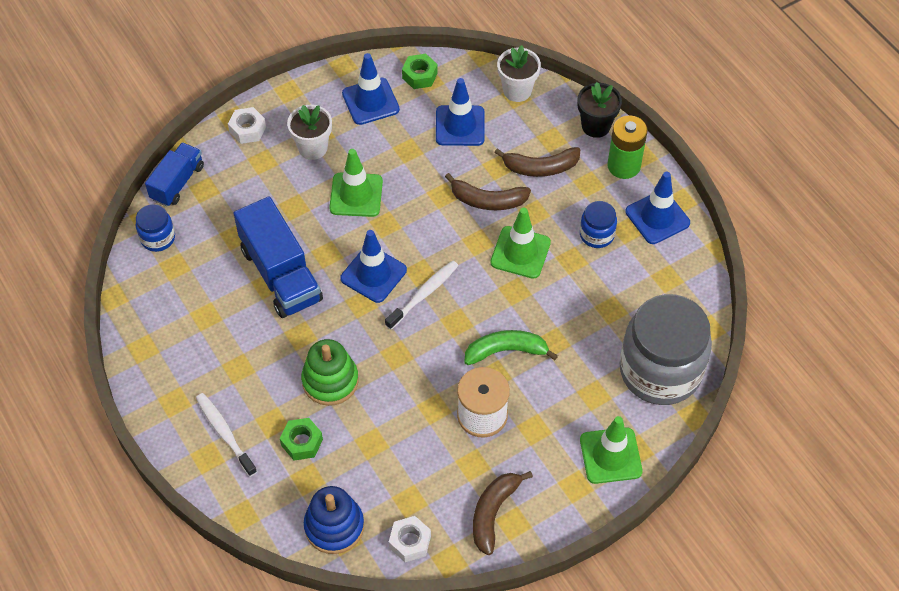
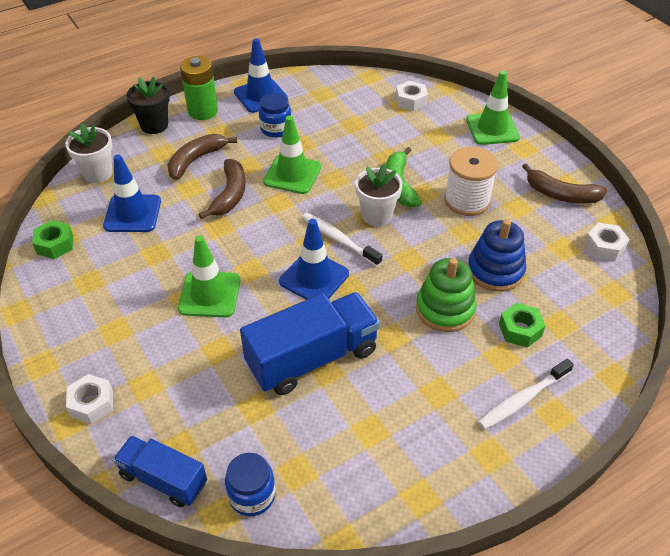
camera: 90 degrees left, 10 degrees down
(313, 148) = (135, 335): white flower pot -> white flower pot (377, 215)
(334, 526) = (605, 301): blue stacking toy -> blue stacking toy (495, 270)
(370, 101) = (80, 285): blue traffic cone -> none
(540, 167) = (196, 160): brown banana -> brown banana turned 135 degrees counterclockwise
(660, 371) = (411, 101): grey jar -> white nut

◆ **EXERCISE AIM**: When a line in the data above contains the string "degrees", copy that line.

◆ **ANSWER BELOW**:
camera: 90 degrees left, 10 degrees down
(540, 167) = (196, 160): brown banana -> brown banana turned 135 degrees counterclockwise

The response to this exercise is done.